Return the full listing, keeping every line exactly as it is.

===============

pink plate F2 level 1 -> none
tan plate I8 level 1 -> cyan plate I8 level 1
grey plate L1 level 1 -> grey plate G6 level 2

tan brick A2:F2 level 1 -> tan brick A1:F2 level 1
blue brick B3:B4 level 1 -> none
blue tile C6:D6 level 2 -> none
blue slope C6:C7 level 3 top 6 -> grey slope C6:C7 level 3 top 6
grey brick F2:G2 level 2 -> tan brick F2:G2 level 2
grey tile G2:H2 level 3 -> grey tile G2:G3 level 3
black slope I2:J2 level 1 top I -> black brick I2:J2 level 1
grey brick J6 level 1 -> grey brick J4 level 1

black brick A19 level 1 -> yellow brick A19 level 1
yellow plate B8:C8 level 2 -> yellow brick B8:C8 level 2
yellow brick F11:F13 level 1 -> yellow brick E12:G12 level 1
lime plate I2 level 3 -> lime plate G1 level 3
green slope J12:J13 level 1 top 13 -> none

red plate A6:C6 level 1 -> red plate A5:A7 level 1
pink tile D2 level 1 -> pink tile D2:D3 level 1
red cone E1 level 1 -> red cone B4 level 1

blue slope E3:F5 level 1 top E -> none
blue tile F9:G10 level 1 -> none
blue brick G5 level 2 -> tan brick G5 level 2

===============

**Exercise solution**
pink plate F2 level 1 -> none
tan plate I8 level 1 -> cyan plate I8 level 1
grey plate L1 level 1 -> grey plate G6 level 2

tan brick A2:F2 level 1 -> tan brick A1:F2 level 1
blue brick B3:B4 level 1 -> none
blue tile C6:D6 level 2 -> none
blue slope C6:C7 level 3 top 6 -> grey slope C6:C7 level 3 top 6
grey brick F2:G2 level 2 -> tan brick F2:G2 level 2
grey tile G2:H2 level 3 -> grey tile G2:G3 level 3
black slope I2:J2 level 1 top I -> black brick I2:J2 level 1
grey brick J6 level 1 -> grey brick J4 level 1

black brick A19 level 1 -> yellow brick A19 level 1
yellow plate B8:C8 level 2 -> yellow brick B8:C8 level 2
yellow brick F11:F13 level 1 -> yellow brick E12:G12 level 1
lime plate I2 level 3 -> lime plate G1 level 3
green slope J12:J13 level 1 top 13 -> none

red plate A6:C6 level 1 -> red plate A5:A7 level 1
pink tile D2 level 1 -> pink tile D2:D3 level 1
red cone E1 level 1 -> red cone B4 level 1

blue slope E3:F5 level 1 top E -> none
blue tile F9:G10 level 1 -> none
blue brick G5 level 2 -> tan brick G5 level 2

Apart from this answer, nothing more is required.